— Brief —
The answer must be an exact copy of the records, with every picture removed.

— Listed records —
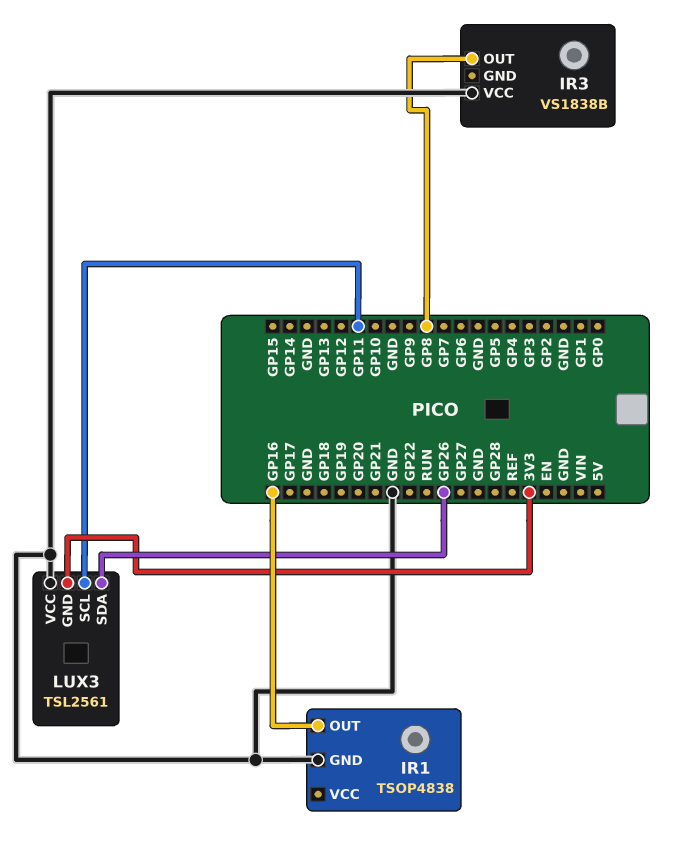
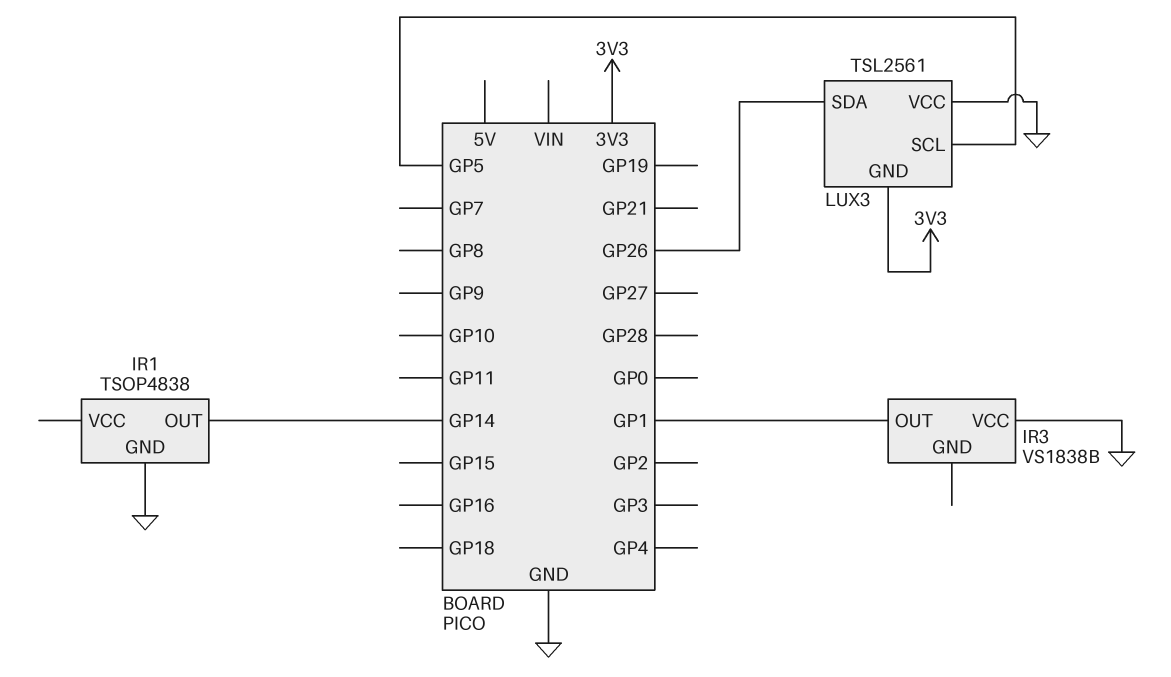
IR1 pin OUT: GP16 -> GP14
IR3 pin OUT: GP8 -> GP1
LUX3 pin SCL: GP11 -> GP5

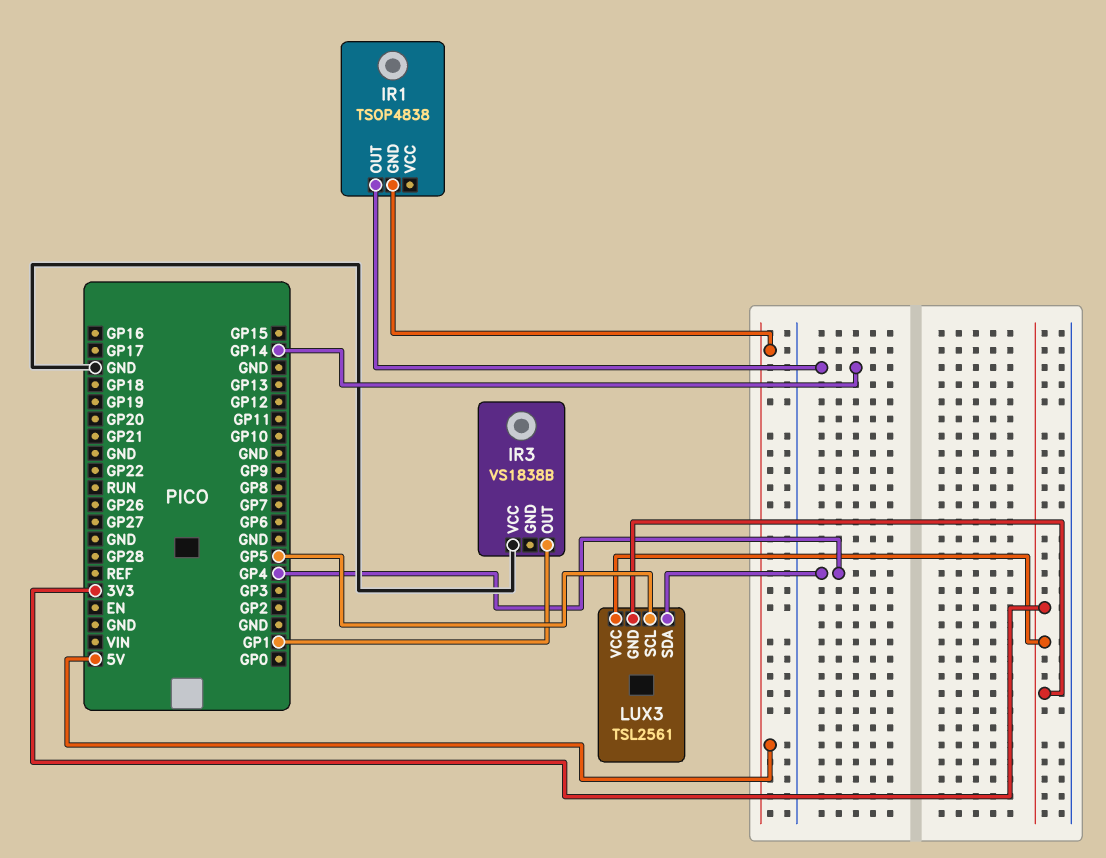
IR1 pin GND: GND -> 5V
LUX3 pin SDA: GP26 -> GP4
LUX3 pin VCC: GND -> 3V3

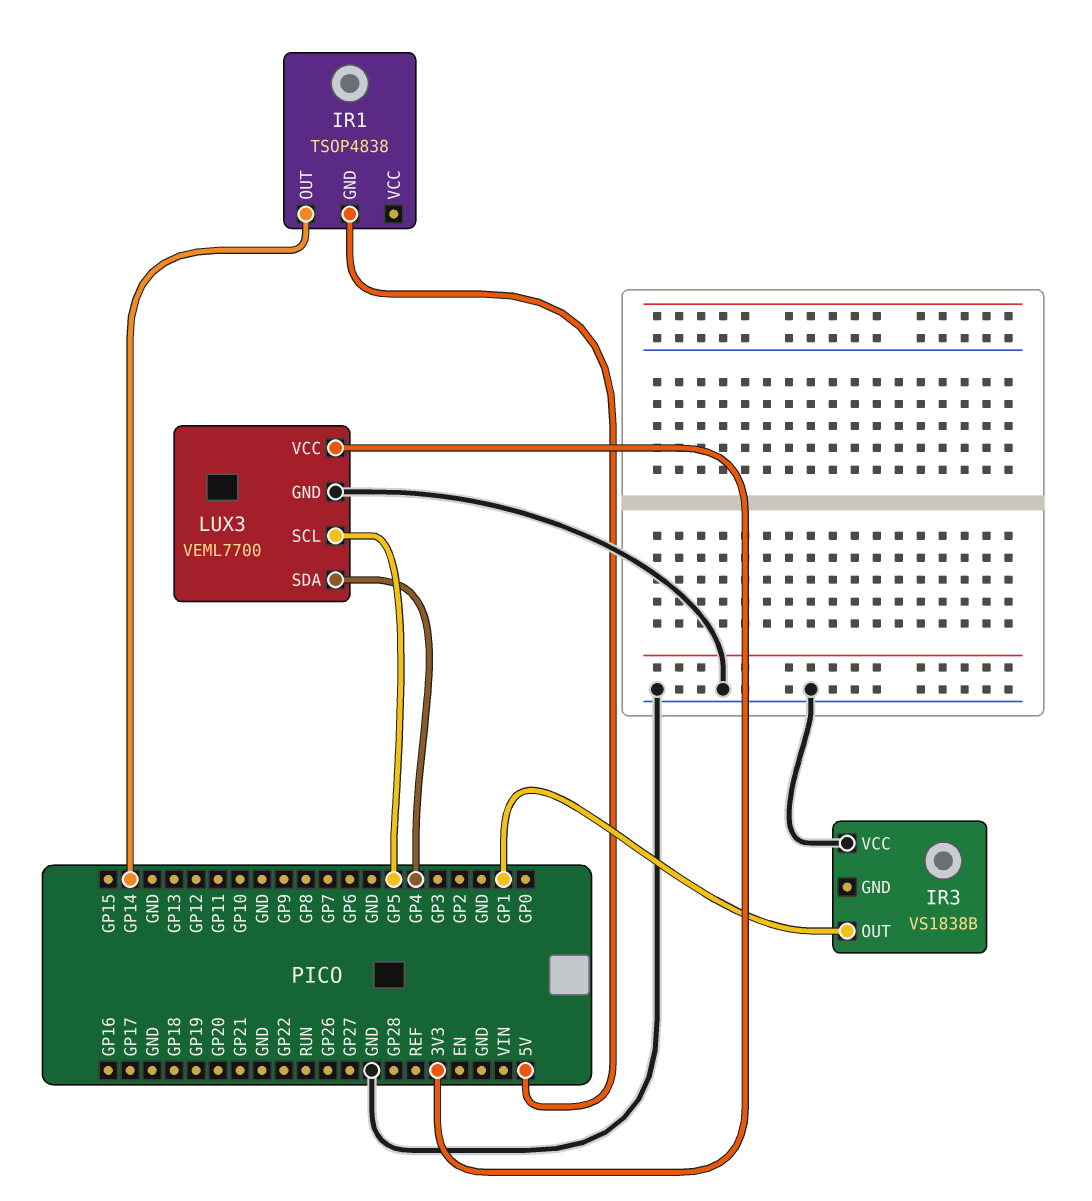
LUX3: TSL2561 -> VEML7700
LUX3 pin GND: 3V3 -> GND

— Exercise response —
IR1 pin OUT: GP16 -> GP14
IR3 pin OUT: GP8 -> GP1
LUX3 pin SCL: GP11 -> GP5

IR1 pin GND: GND -> 5V
LUX3 pin SDA: GP26 -> GP4
LUX3 pin VCC: GND -> 3V3

LUX3: TSL2561 -> VEML7700
LUX3 pin GND: 3V3 -> GND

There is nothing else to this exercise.